start

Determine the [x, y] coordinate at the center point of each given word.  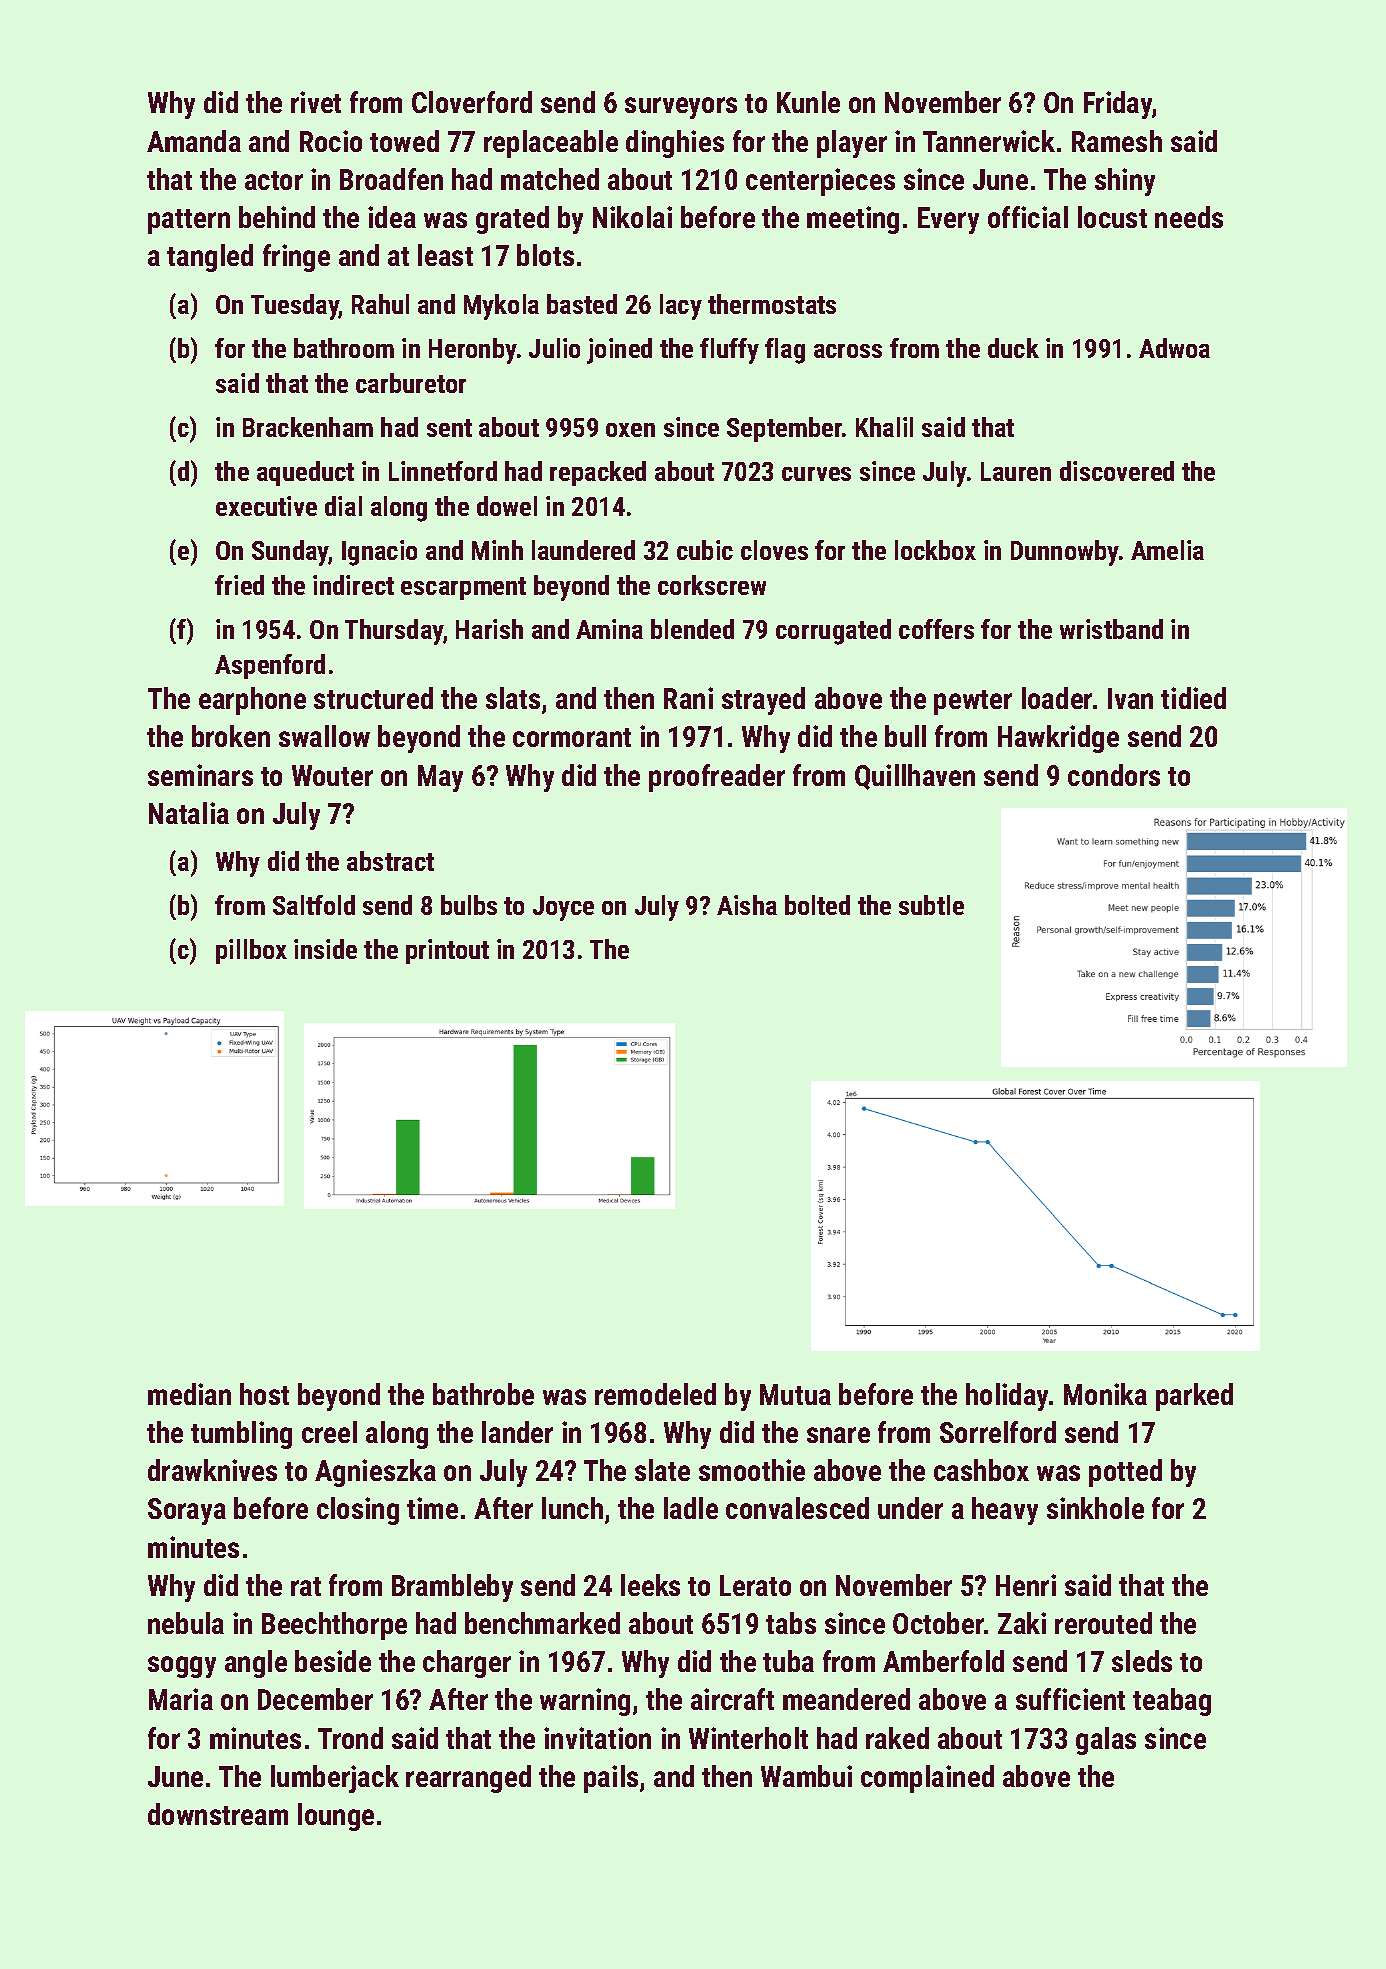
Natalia [189, 813]
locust [1112, 217]
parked [1194, 1397]
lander [517, 1432]
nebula [186, 1623]
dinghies [675, 144]
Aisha [747, 905]
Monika [1105, 1394]
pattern [189, 221]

end

Exercise: Lay out every line of the items above as a Markdown table with the columns "Row" and "Item line", one line per row with its row number, and skip any blank lines. Leave the pictures out of the answer.

The solution:
| Row | Item line |
|---|---|
| 1 | Determine the [x, y] coordinate at the center point of each given word.   |
| 2 | Natalia [189, 813] |
| 3 | locust [1112, 217] |
| 4 | parked [1194, 1397] |
| 5 | lander [517, 1432] |
| 6 | nebula [186, 1623] |
| 7 | dinghies [675, 144] |
| 8 | Aisha [747, 905] |
| 9 | Monika [1105, 1394] |
| 10 | pattern [189, 221] |